▶ Work instruction
Repeat every record below exactly, but leave out any pictures.

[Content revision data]

◆ ◆ ◆ ◆ ◆ ◆ ◆

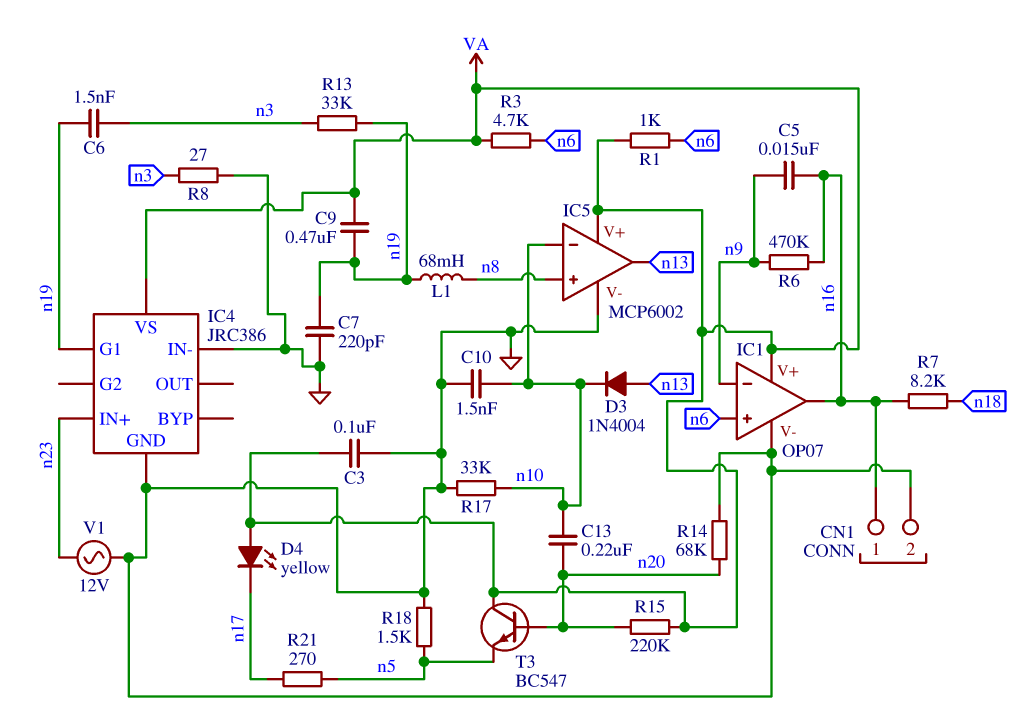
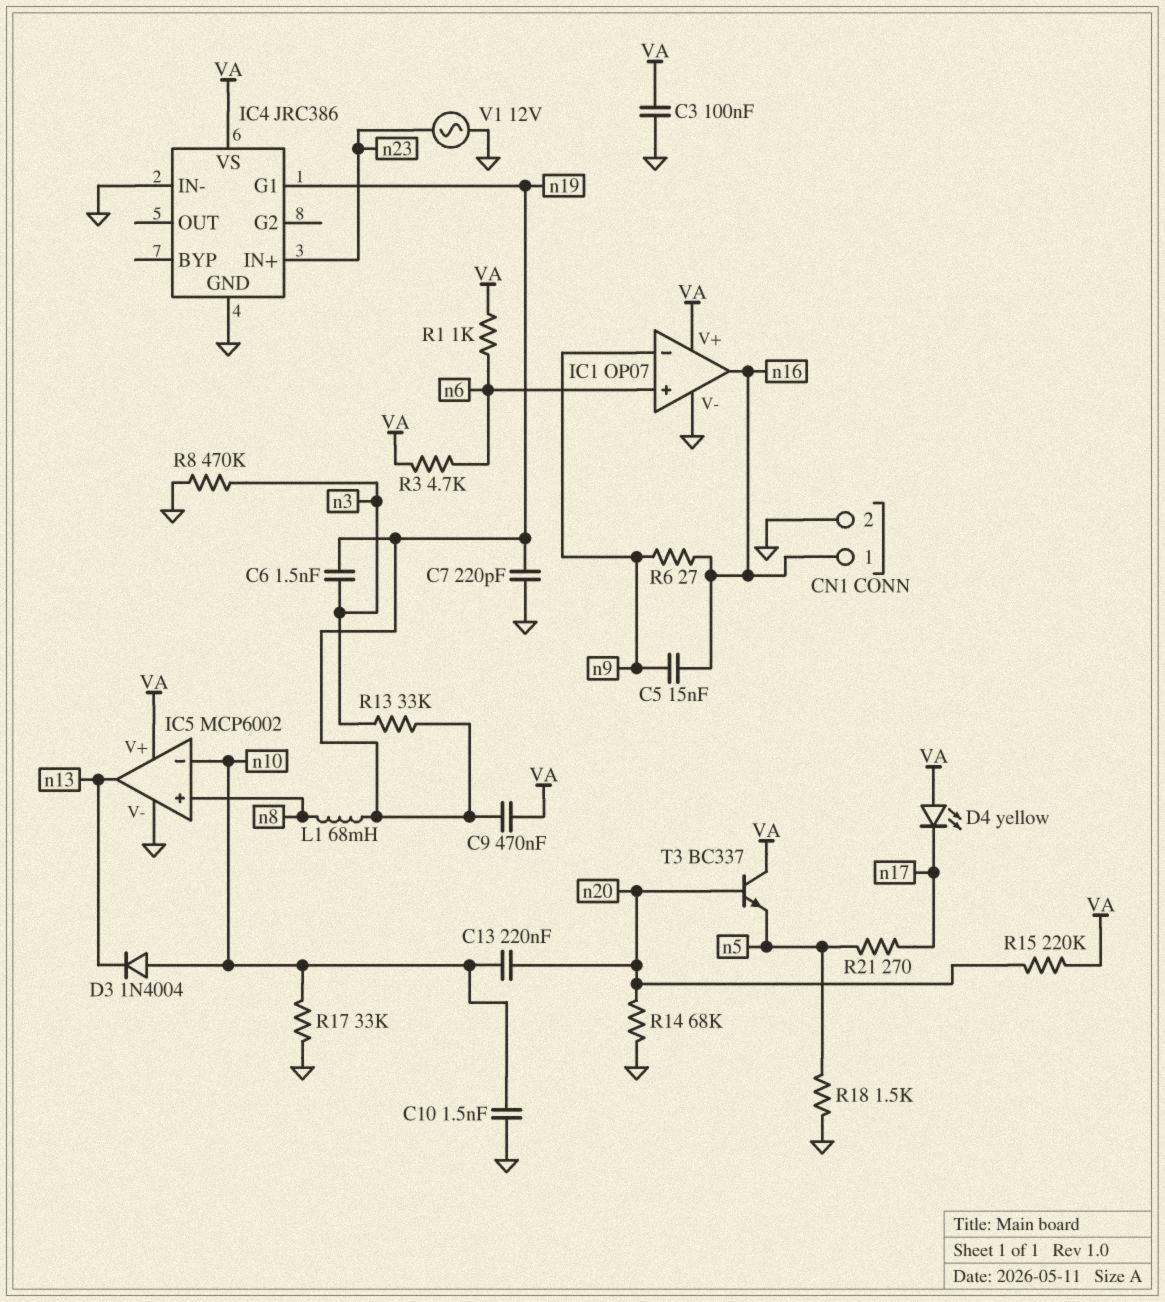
D3: diode 1N4004 (A n13, K n10) -> diode 1N4004 (A n10, K n13)
R6: 470k (n9, n16) -> 27 (n9, n16)
R7: 8.2k (n16, n18) -> none
R8: 27 (GND, n3) -> 470k (GND, n3)
T3: NPN BC547 (B n20, C VA, E n5) -> NPN BC337 (B n20, C VA, E n5)

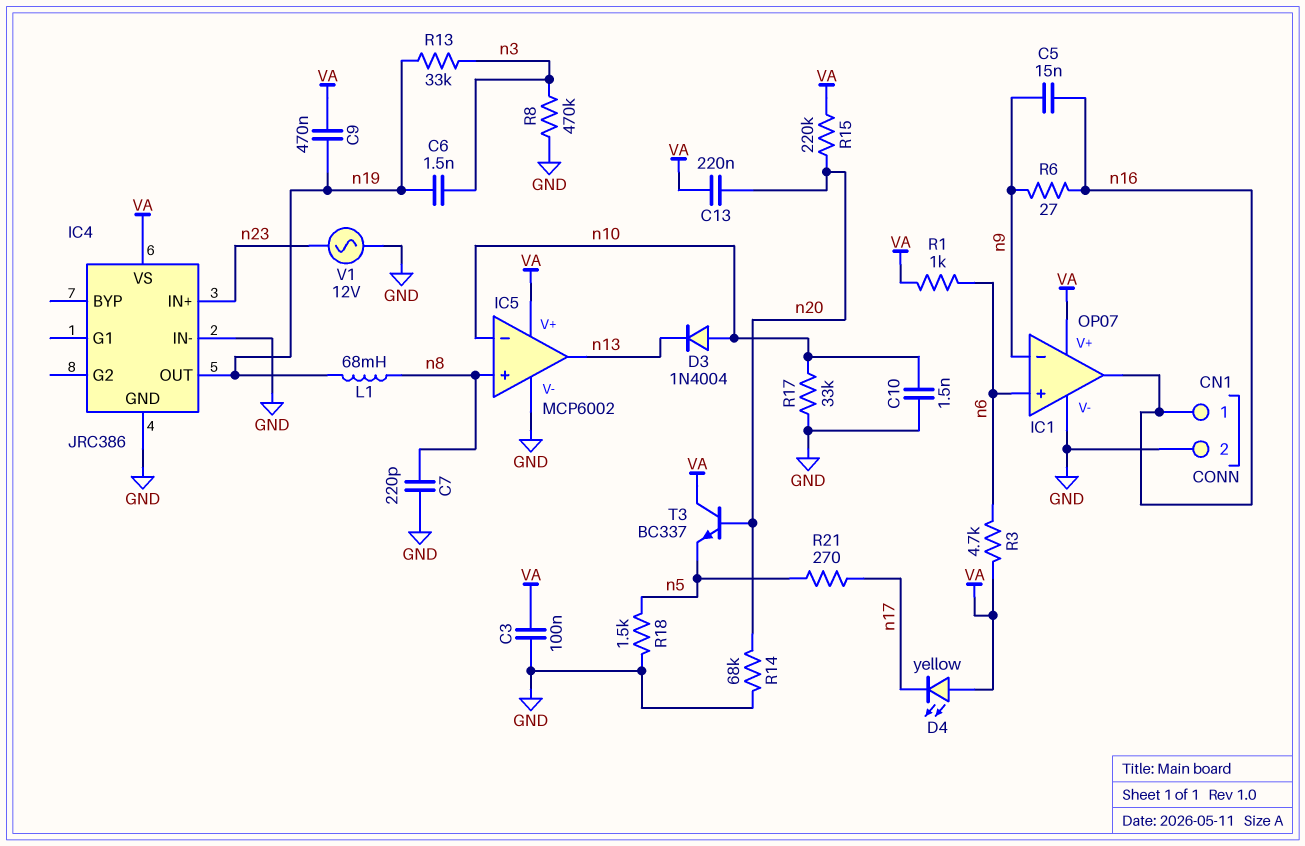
C7: 220pF (GND, n19) -> 220pF (GND, n8)
C13: 220nF (n10, n20) -> 220nF (VA, n20)
IC4 pin G1: n19 -> none
IC4 pin OUT: none -> n19

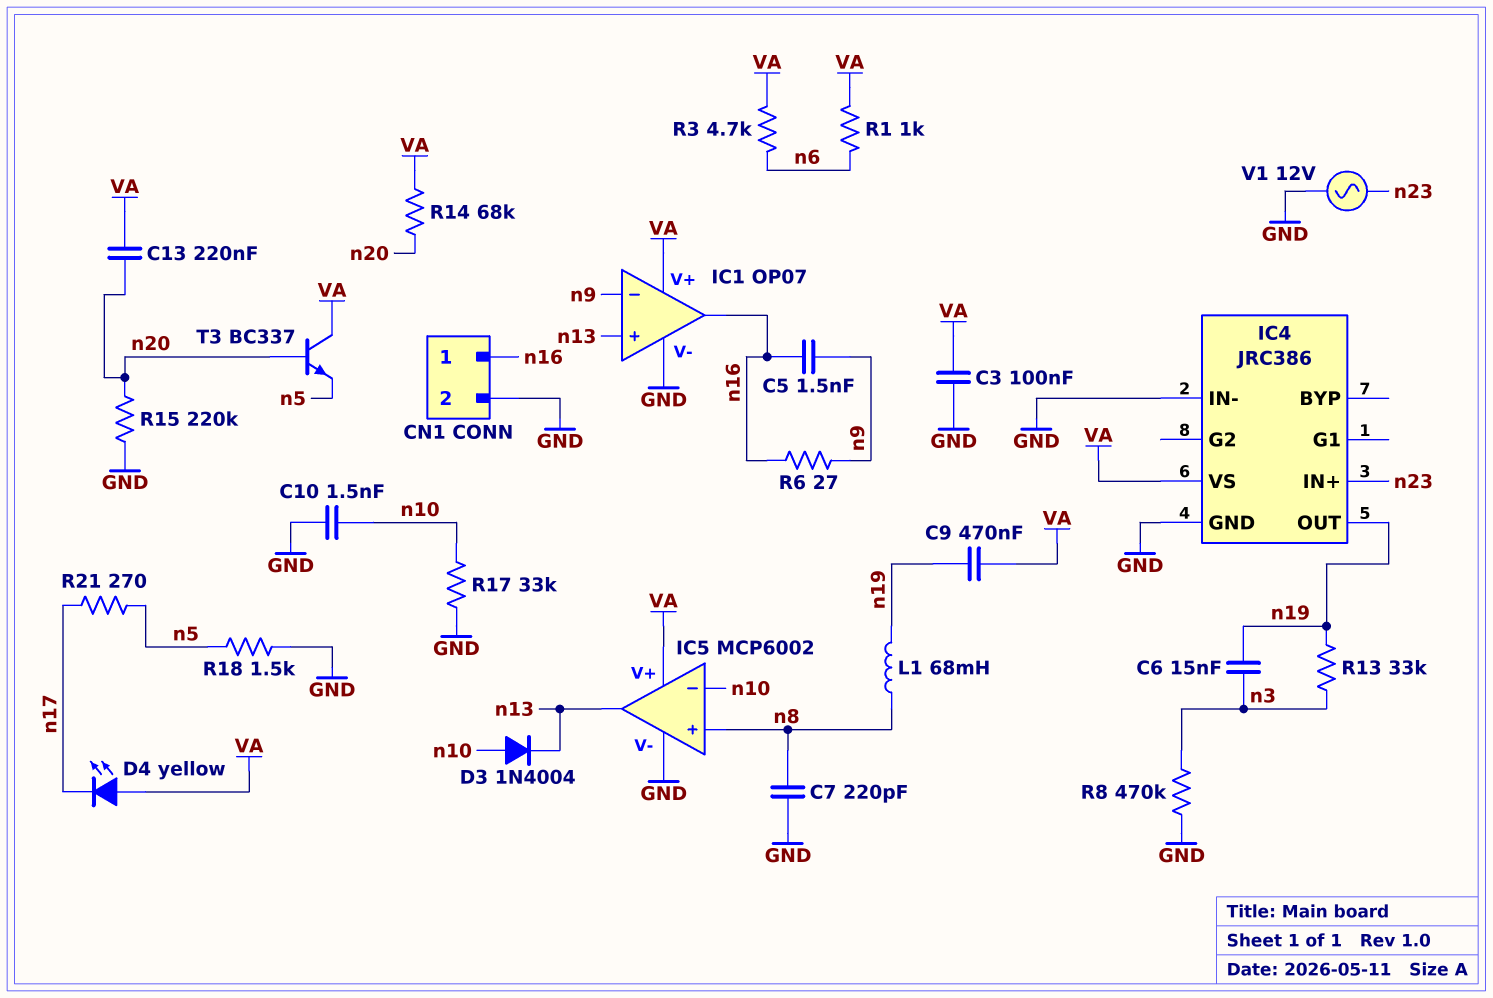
C5: 15nF (n9, n16) -> 1.5nF (n9, n16)
C6: 1.5nF (n3, n19) -> 15nF (n3, n19)
IC1 pin in+: n6 -> n13
R14: 68k (GND, n20) -> 68k (VA, n20)
R15: 220k (VA, n20) -> 220k (GND, n20)

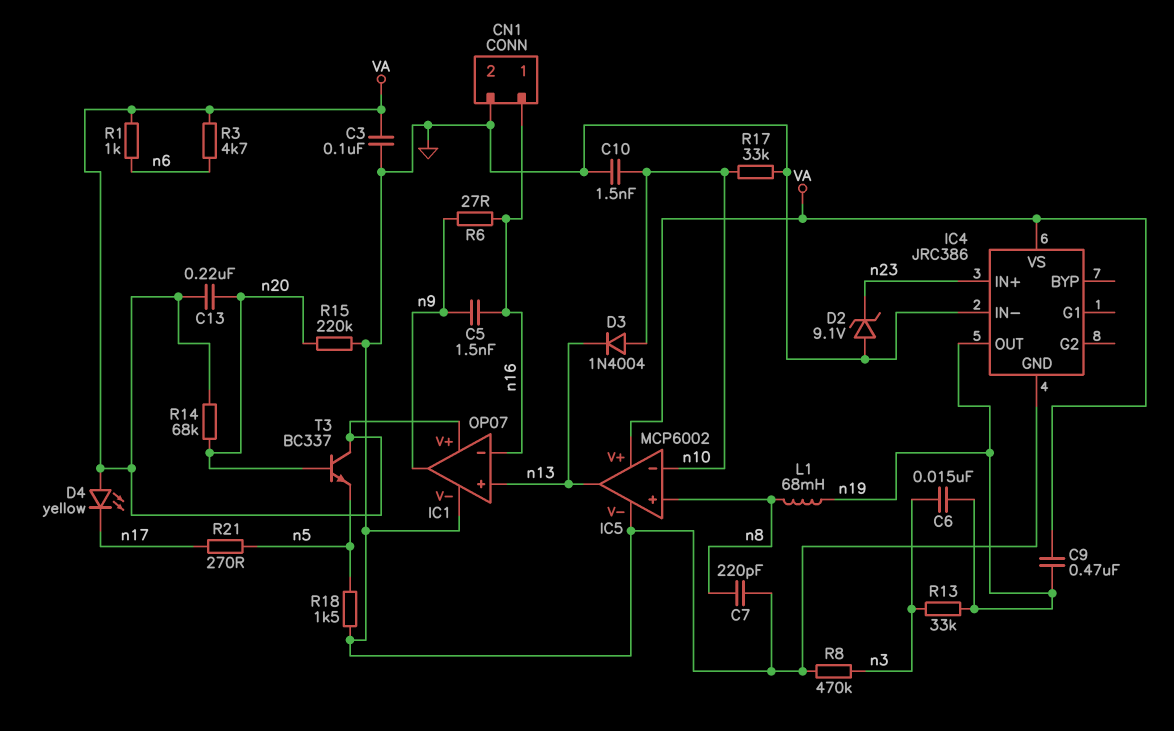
D2: none -> zener 9.1V (A GND, K n23)
IC1 pin in-: n9 -> n16
IC1 pin out: n16 -> n9
V1: AC 12V (GND, n23) -> none

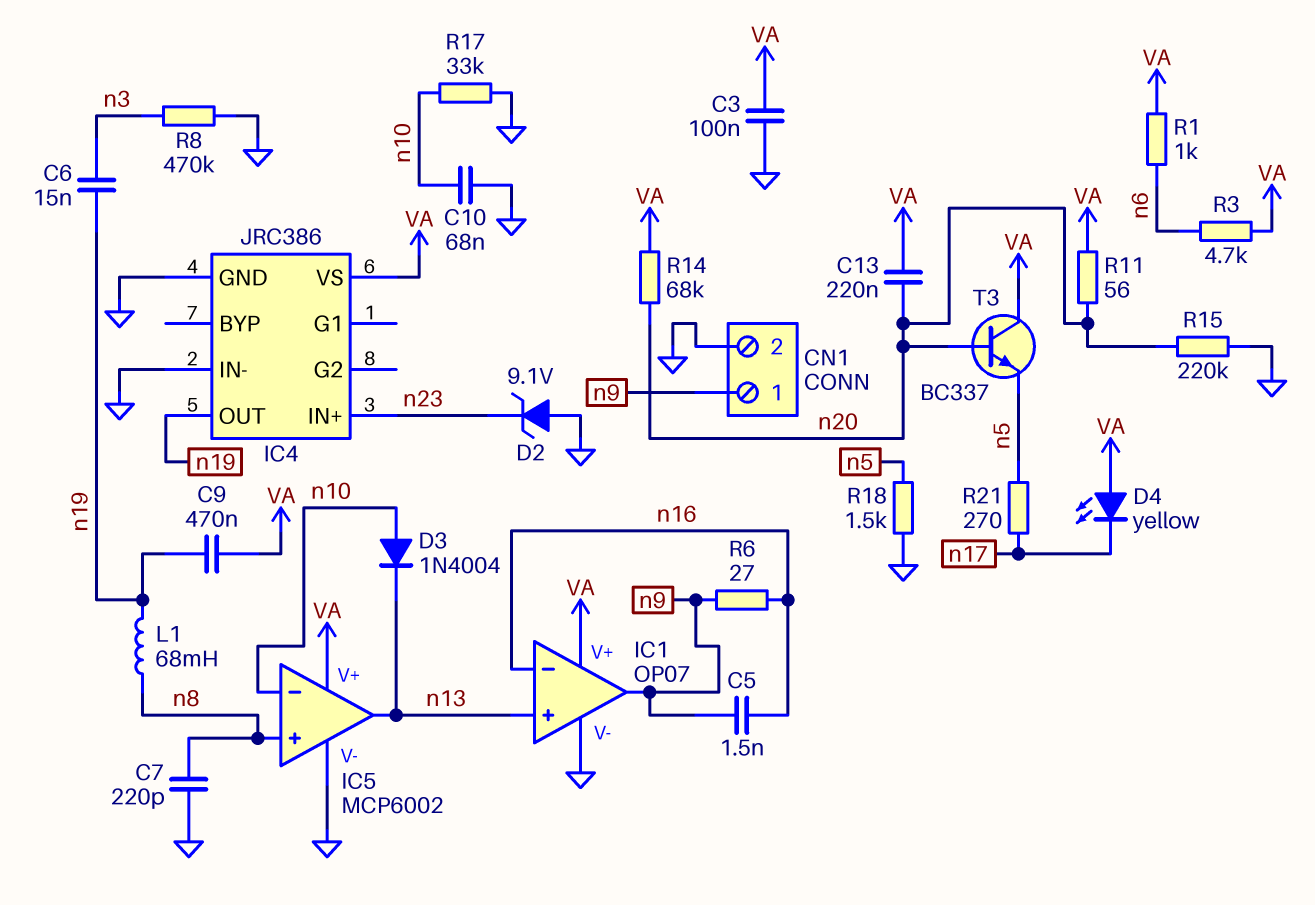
C10: 1.5nF (GND, n10) -> 68nF (GND, n10)
CN1 pin 1: n16 -> n9
R11: none -> 56 (VA, n20)
R13: 33k (n3, n19) -> none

◆ ◆ ◆ ◆ ◆ ◆ ◆

▶ Solution for this exercise
D3: diode 1N4004 (A n13, K n10) -> diode 1N4004 (A n10, K n13)
R6: 470k (n9, n16) -> 27 (n9, n16)
R7: 8.2k (n16, n18) -> none
R8: 27 (GND, n3) -> 470k (GND, n3)
T3: NPN BC547 (B n20, C VA, E n5) -> NPN BC337 (B n20, C VA, E n5)

C7: 220pF (GND, n19) -> 220pF (GND, n8)
C13: 220nF (n10, n20) -> 220nF (VA, n20)
IC4 pin G1: n19 -> none
IC4 pin OUT: none -> n19

C5: 15nF (n9, n16) -> 1.5nF (n9, n16)
C6: 1.5nF (n3, n19) -> 15nF (n3, n19)
IC1 pin in+: n6 -> n13
R14: 68k (GND, n20) -> 68k (VA, n20)
R15: 220k (VA, n20) -> 220k (GND, n20)

D2: none -> zener 9.1V (A GND, K n23)
IC1 pin in-: n9 -> n16
IC1 pin out: n16 -> n9
V1: AC 12V (GND, n23) -> none

C10: 1.5nF (GND, n10) -> 68nF (GND, n10)
CN1 pin 1: n16 -> n9
R11: none -> 56 (VA, n20)
R13: 33k (n3, n19) -> none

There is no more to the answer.